** Task directions **
Images are to be skipped; everything else in the records must be repeated exactly.

** Records for the task **
· · · · ·
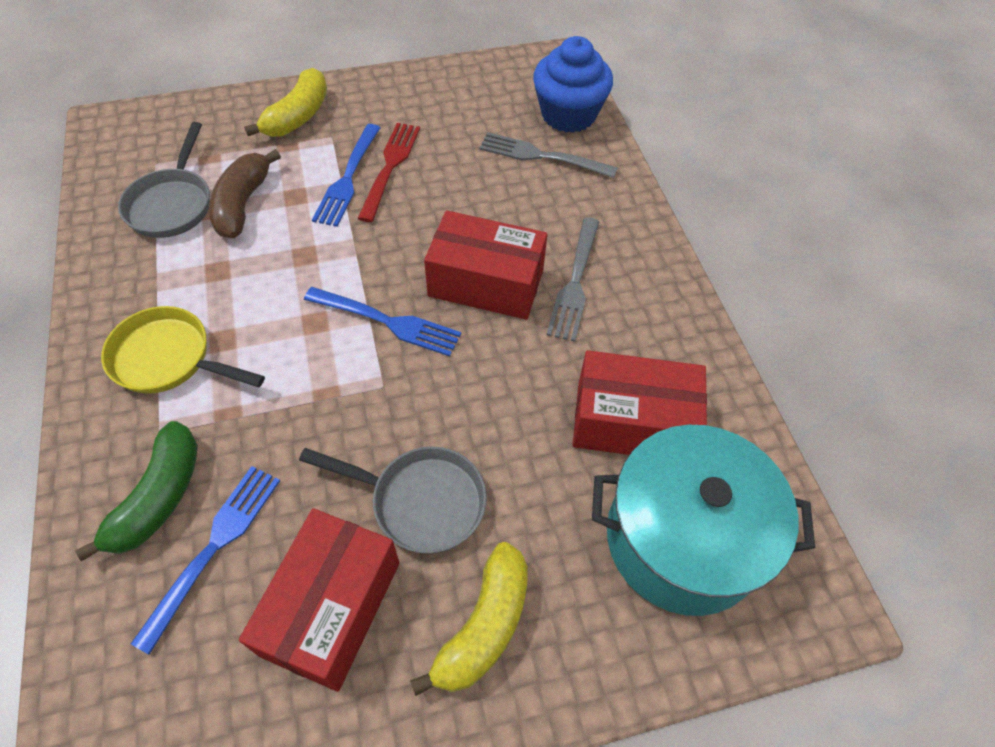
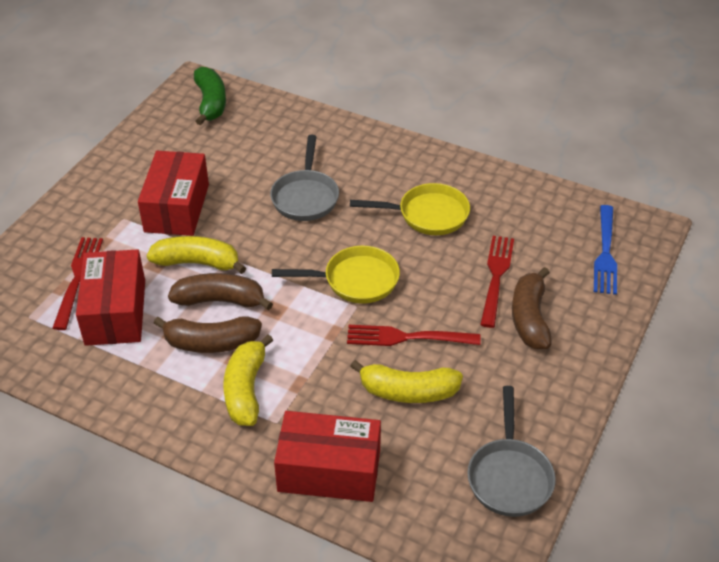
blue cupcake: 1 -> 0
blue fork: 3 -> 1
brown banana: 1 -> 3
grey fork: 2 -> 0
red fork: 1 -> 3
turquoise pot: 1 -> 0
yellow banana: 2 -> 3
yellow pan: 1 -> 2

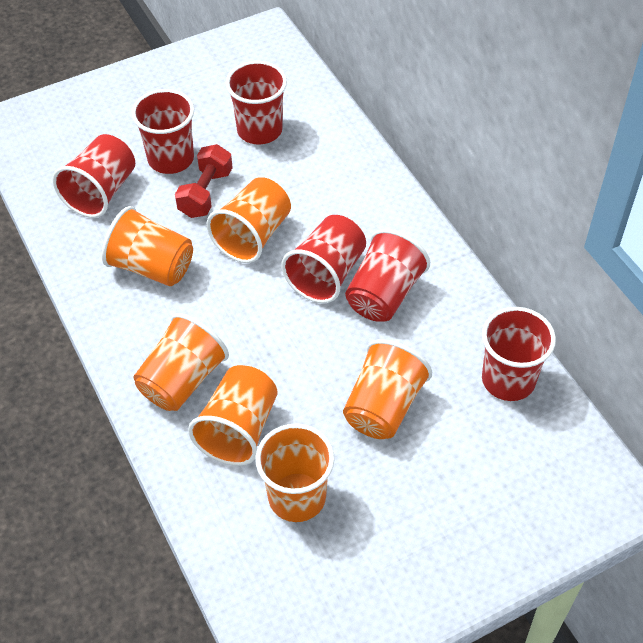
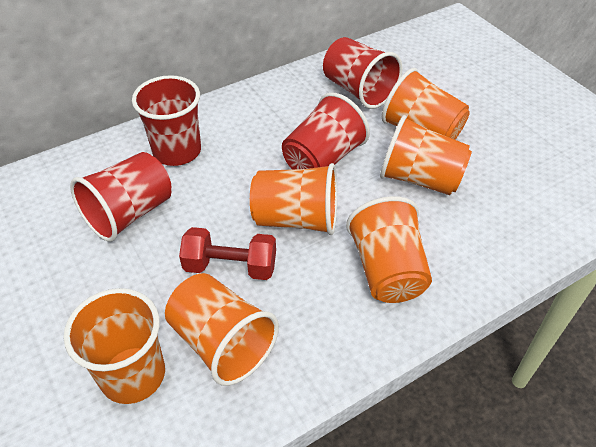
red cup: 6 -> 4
· · · · ·
** Response below **
blue cupcake: 1 -> 0
blue fork: 3 -> 1
brown banana: 1 -> 3
grey fork: 2 -> 0
red fork: 1 -> 3
turquoise pot: 1 -> 0
yellow banana: 2 -> 3
yellow pan: 1 -> 2

red cup: 6 -> 4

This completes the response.